## Material for this task
Content starts
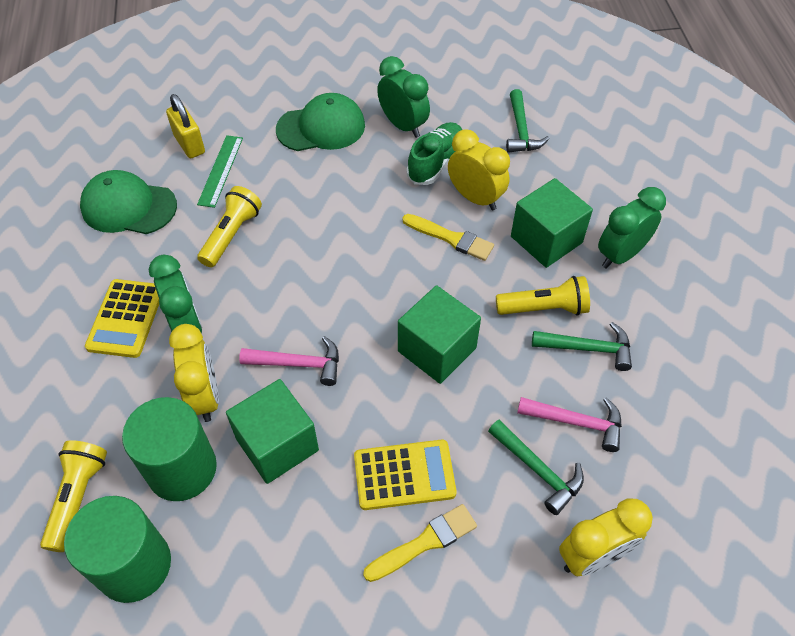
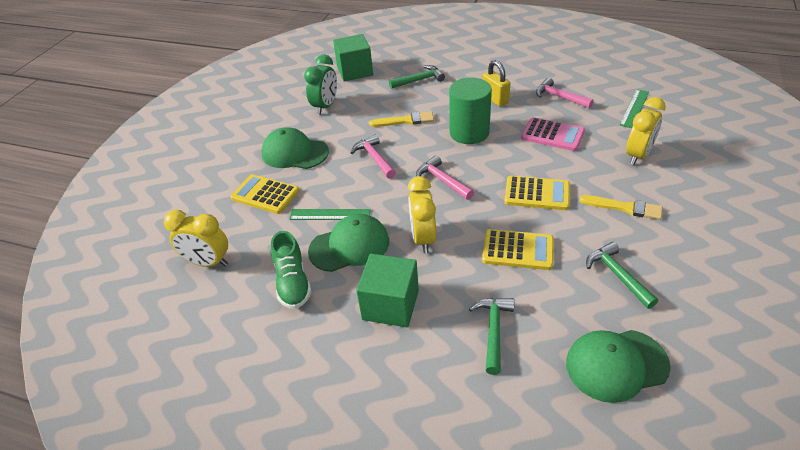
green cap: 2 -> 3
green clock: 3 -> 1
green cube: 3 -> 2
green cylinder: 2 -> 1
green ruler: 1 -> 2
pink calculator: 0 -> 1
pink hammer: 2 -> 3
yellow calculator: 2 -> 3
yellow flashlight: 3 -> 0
Content ends
Content starts
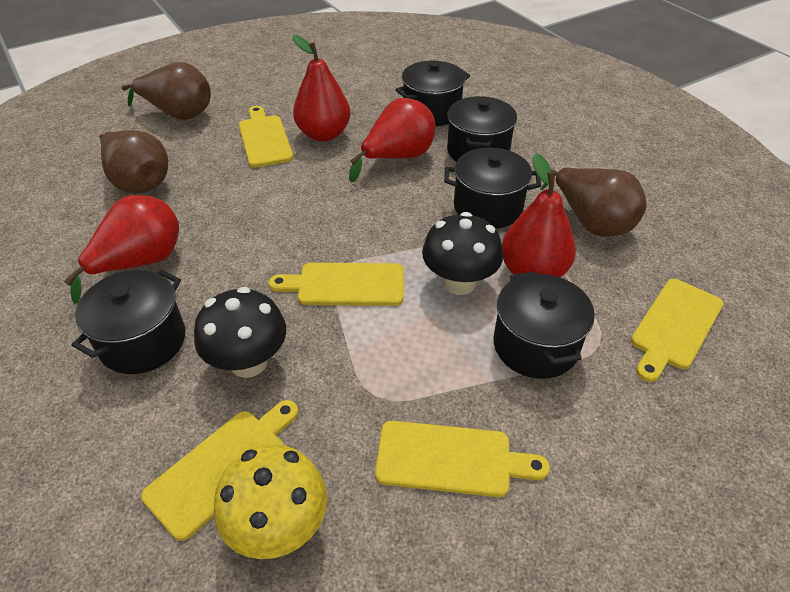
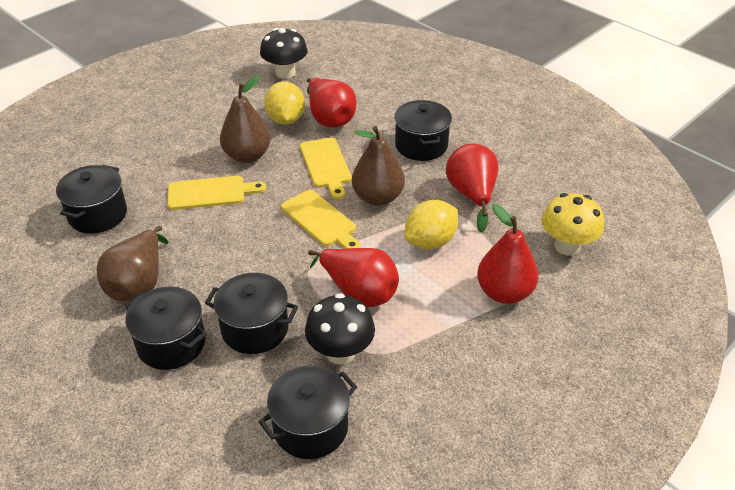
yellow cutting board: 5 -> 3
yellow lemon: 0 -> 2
Content ends
Content starts
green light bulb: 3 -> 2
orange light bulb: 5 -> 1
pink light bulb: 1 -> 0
Content ends
## Task instructions
Your answer should be each line from the entries that includes the string "bulb".

## Exercise response
green light bulb: 3 -> 2
orange light bulb: 5 -> 1
pink light bulb: 1 -> 0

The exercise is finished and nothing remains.